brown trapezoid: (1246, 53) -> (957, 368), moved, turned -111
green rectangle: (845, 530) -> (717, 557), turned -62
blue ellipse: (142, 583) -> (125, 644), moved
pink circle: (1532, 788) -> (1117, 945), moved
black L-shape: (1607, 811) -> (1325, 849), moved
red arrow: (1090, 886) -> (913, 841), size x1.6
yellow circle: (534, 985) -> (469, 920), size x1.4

---

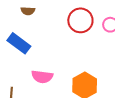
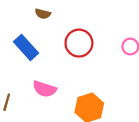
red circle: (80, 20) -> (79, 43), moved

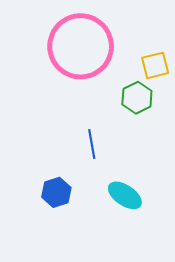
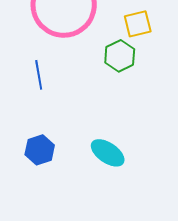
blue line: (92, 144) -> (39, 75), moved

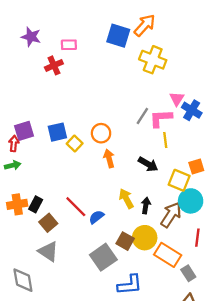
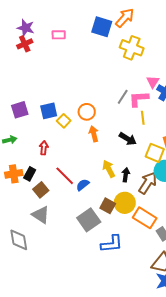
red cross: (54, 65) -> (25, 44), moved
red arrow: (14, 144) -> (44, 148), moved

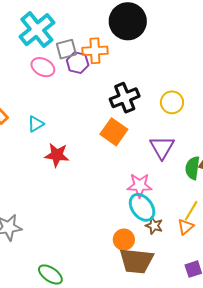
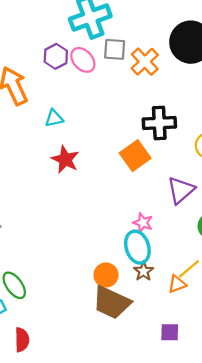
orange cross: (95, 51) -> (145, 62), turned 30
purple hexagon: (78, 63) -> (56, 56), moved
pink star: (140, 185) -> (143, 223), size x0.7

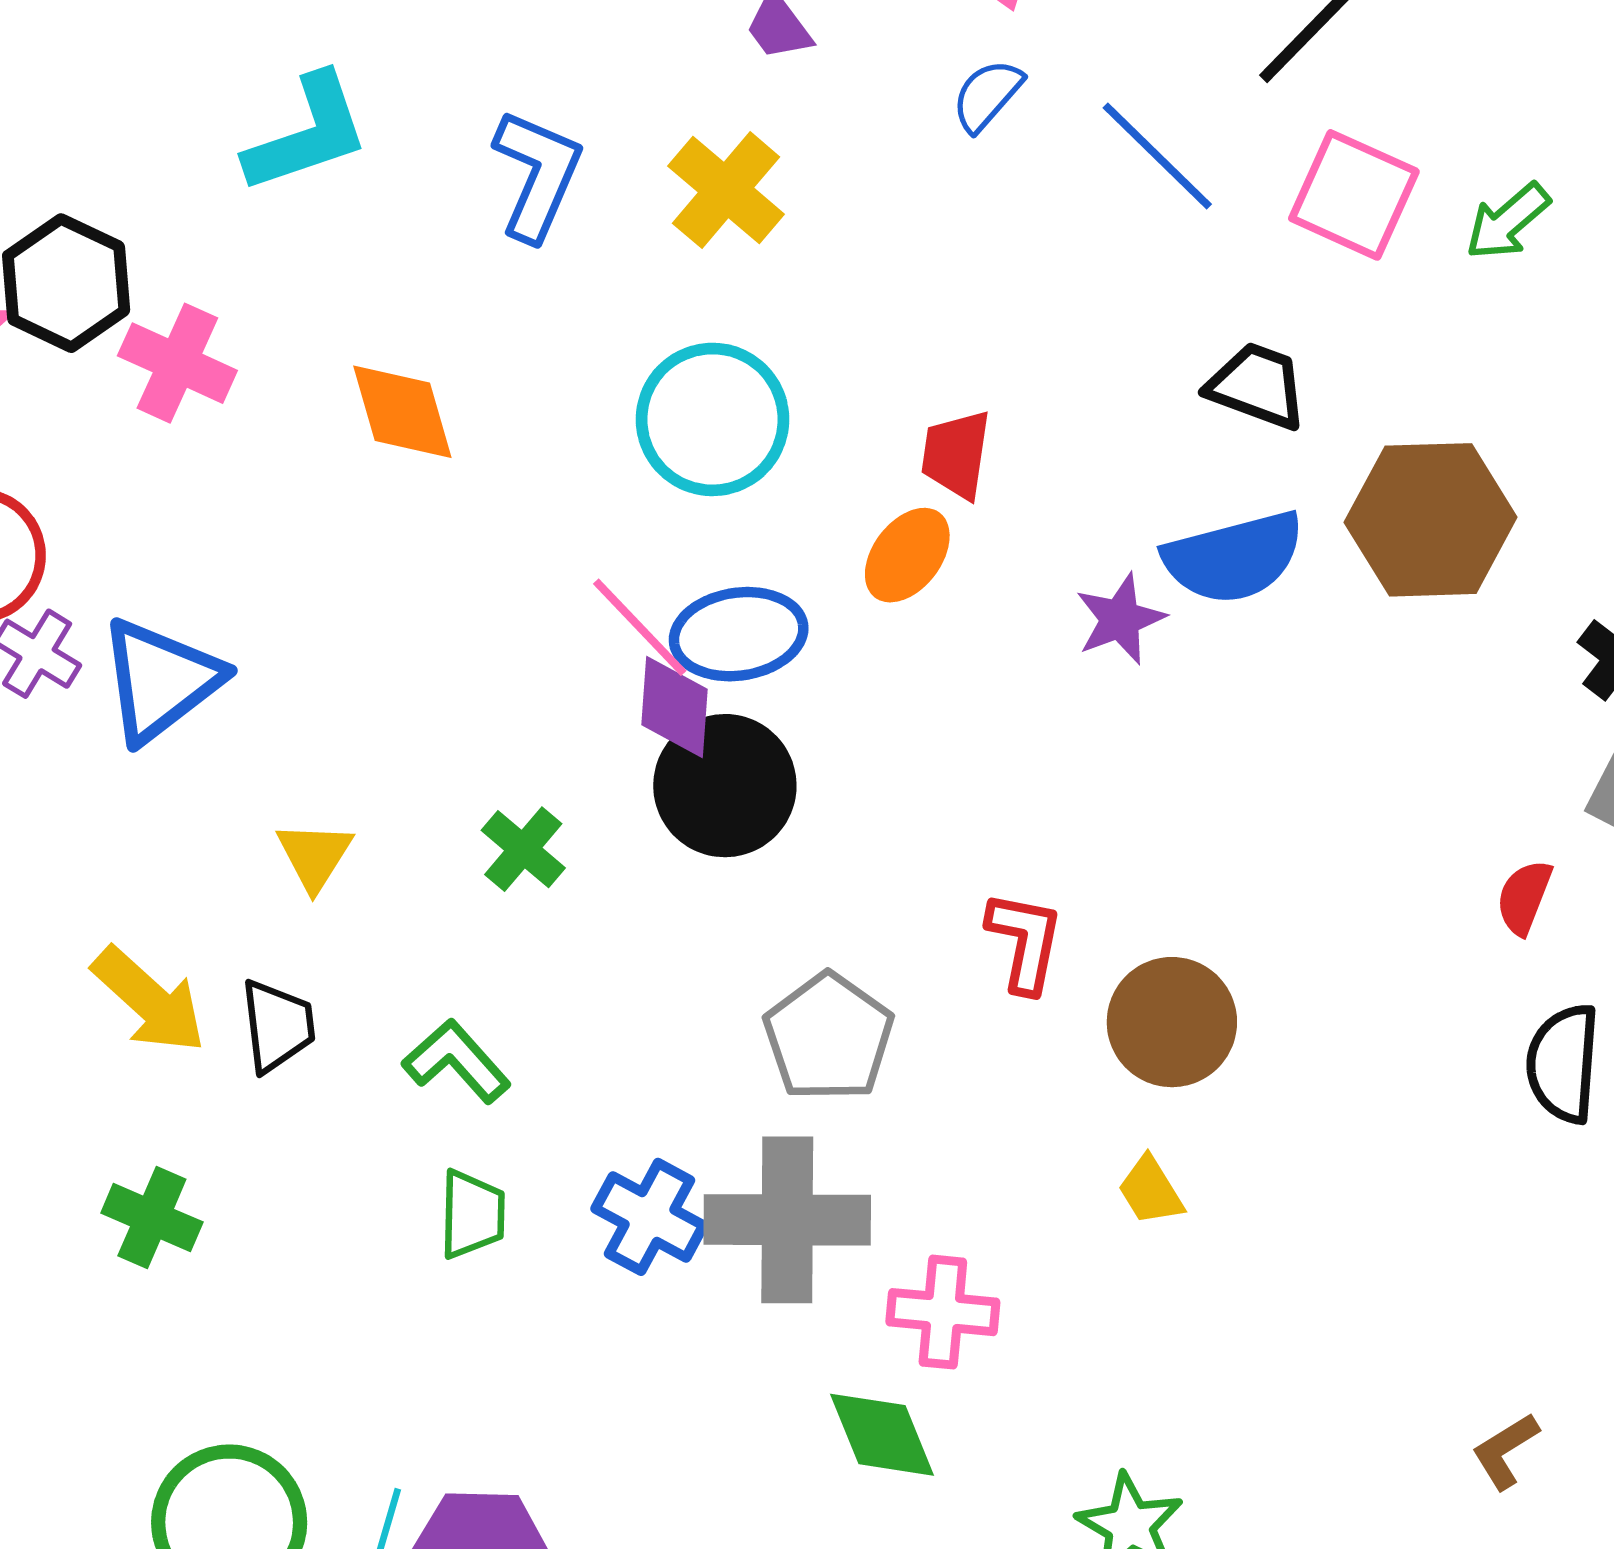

--

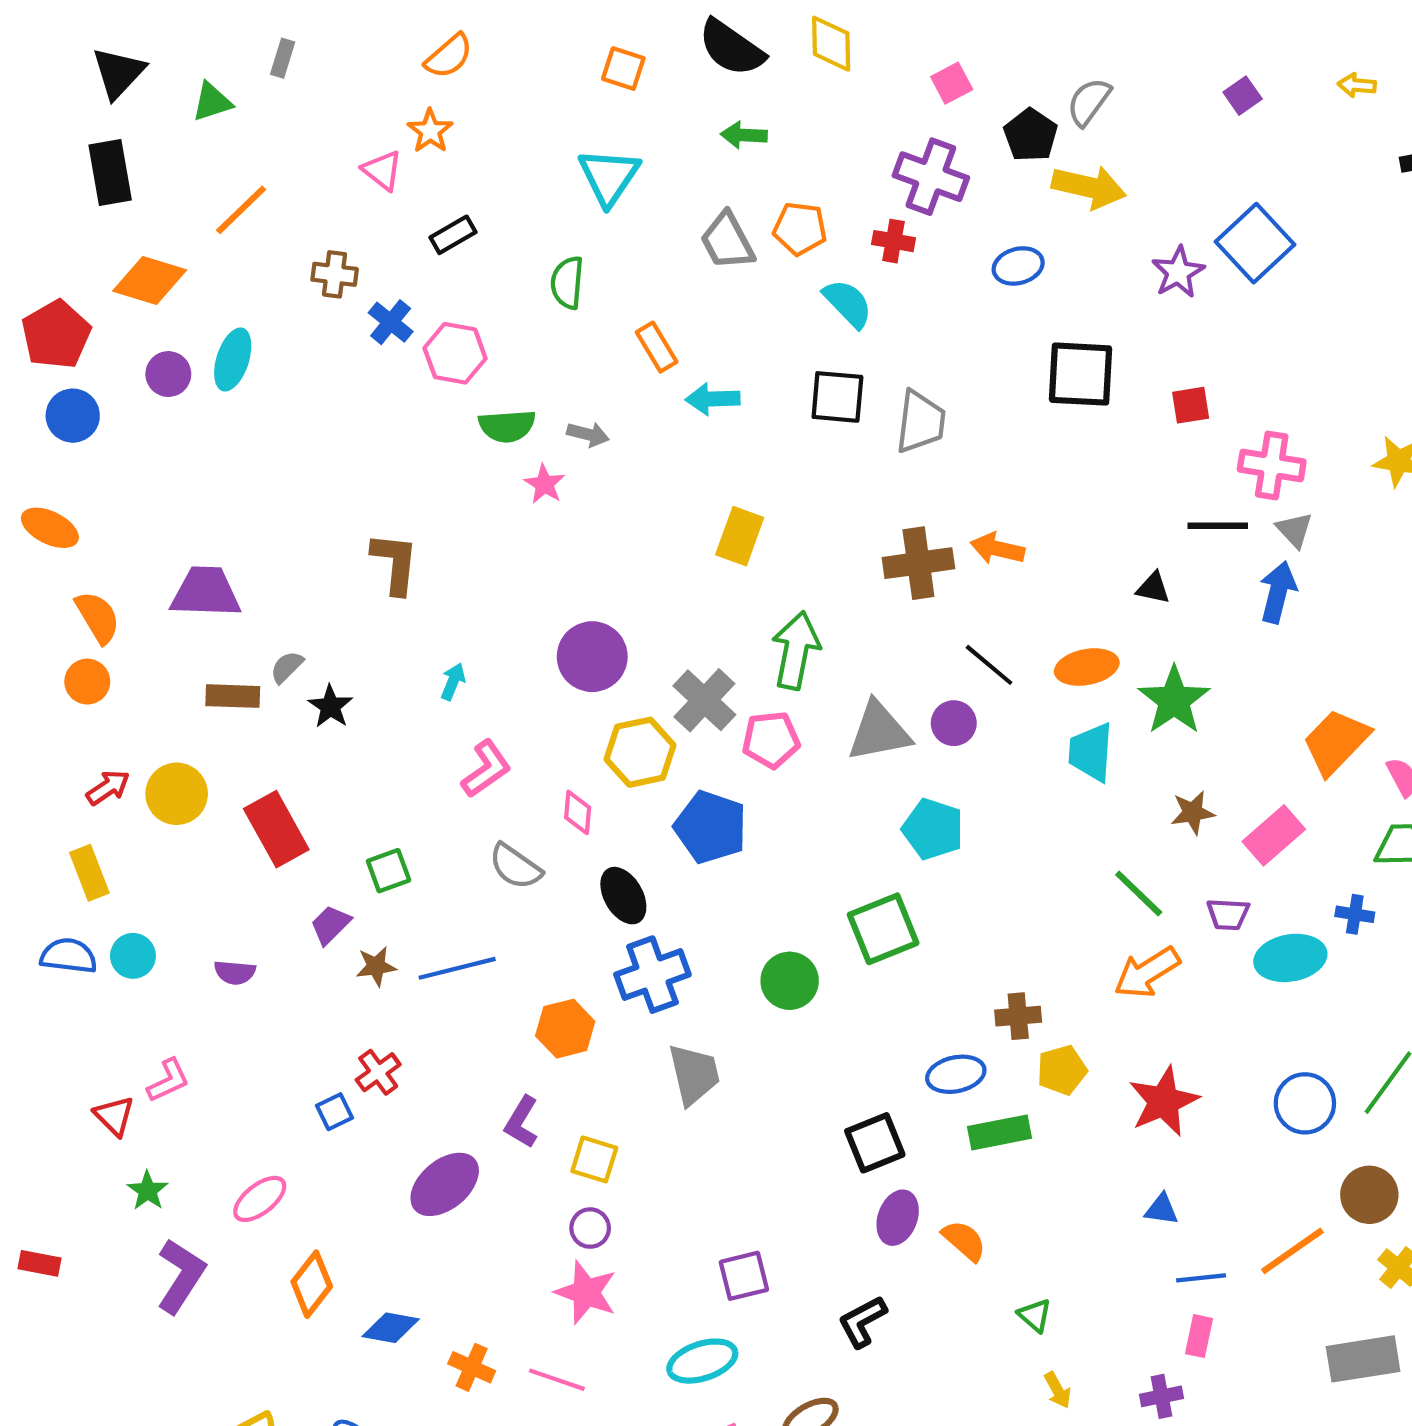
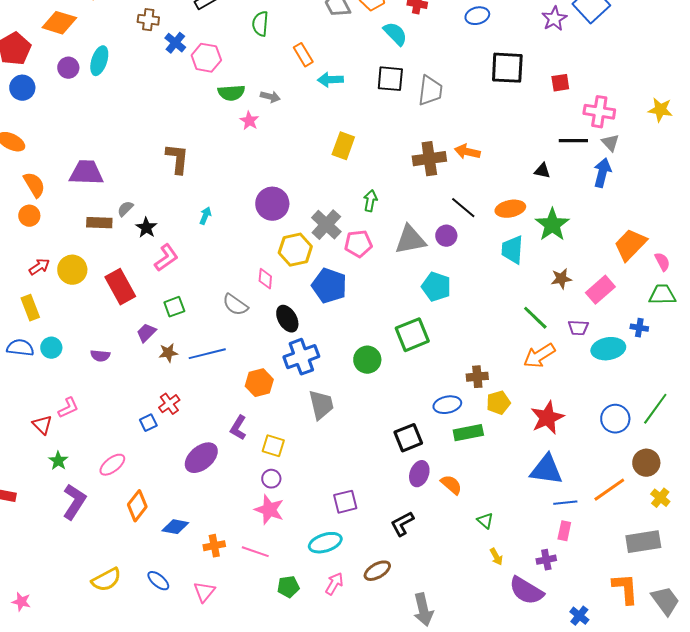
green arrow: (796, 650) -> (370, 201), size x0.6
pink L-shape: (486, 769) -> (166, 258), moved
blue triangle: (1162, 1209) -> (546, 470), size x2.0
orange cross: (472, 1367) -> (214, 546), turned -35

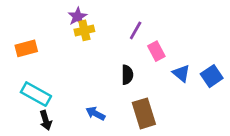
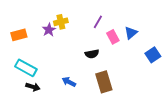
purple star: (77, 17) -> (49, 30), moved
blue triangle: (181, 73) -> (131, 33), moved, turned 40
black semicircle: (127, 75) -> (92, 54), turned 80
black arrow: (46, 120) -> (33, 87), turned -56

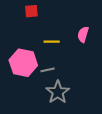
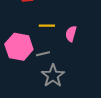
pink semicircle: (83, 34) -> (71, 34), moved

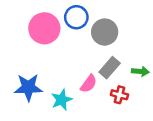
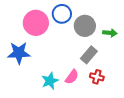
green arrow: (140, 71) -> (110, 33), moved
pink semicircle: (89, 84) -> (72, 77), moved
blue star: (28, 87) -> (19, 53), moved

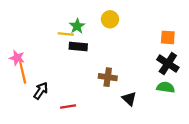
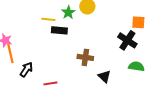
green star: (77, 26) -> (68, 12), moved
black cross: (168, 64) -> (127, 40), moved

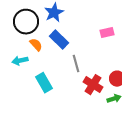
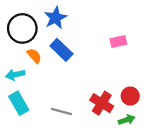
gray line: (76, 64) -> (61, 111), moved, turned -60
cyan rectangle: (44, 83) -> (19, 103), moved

» About this exercise: Please reproduce the lines from the line with "brown trapezoid: (1246, 53)" to the line with "yellow circle: (534, 985)", both ends included, exactly as they appear above.

» Answer to the problem:
brown trapezoid: (1246, 53) -> (957, 368), moved, turned -111
green rectangle: (845, 530) -> (717, 557), turned -62
blue ellipse: (142, 583) -> (125, 644), moved
pink circle: (1532, 788) -> (1117, 945), moved
black L-shape: (1607, 811) -> (1325, 849), moved
red arrow: (1090, 886) -> (913, 841), size x1.6
yellow circle: (534, 985) -> (469, 920), size x1.4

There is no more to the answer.